### Exercise prompt
Within the listing below, the lines containing "What" are to be counted. Give the number only.

### Data supplied

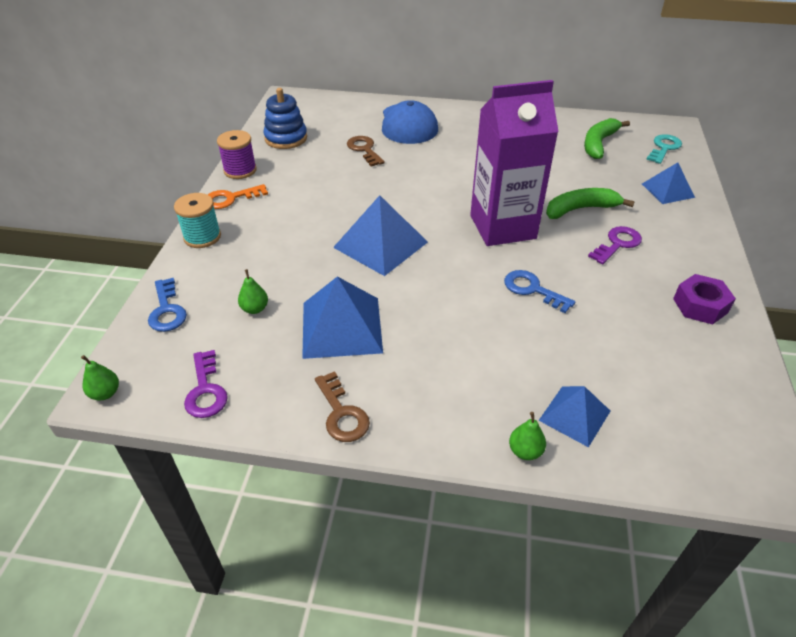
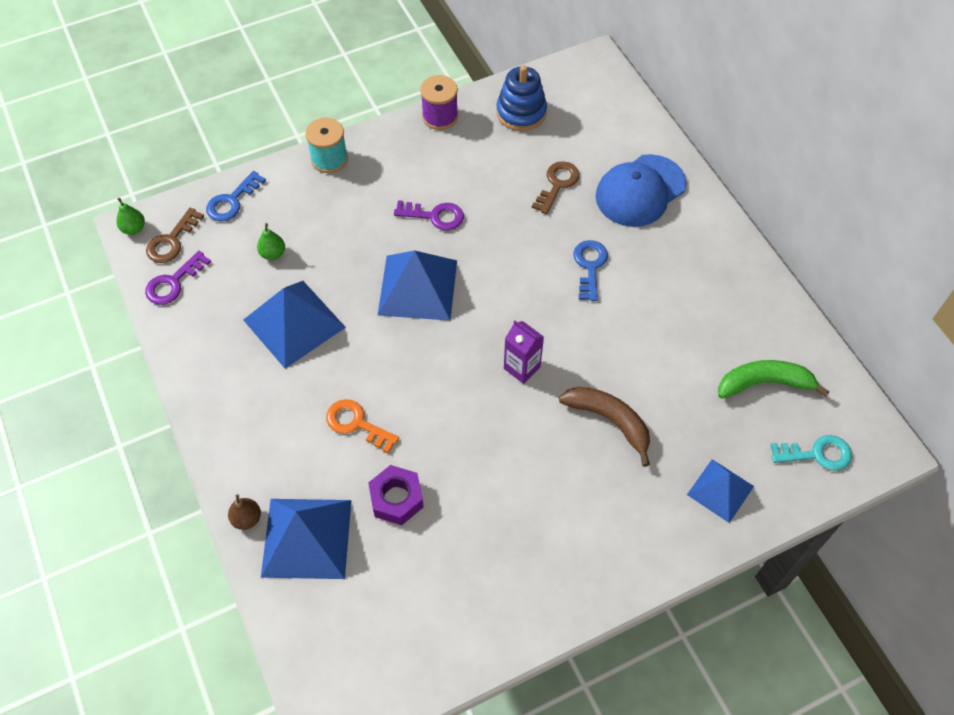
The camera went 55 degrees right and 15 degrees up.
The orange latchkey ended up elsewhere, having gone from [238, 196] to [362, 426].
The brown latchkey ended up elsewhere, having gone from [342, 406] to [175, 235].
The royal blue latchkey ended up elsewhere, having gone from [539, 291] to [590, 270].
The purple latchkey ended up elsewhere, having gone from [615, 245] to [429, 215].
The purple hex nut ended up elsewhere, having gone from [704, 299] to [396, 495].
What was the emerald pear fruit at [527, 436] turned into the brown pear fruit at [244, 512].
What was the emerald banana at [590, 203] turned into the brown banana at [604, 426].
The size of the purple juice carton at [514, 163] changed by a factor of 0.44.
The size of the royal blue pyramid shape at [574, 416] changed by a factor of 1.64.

### Exercise output
2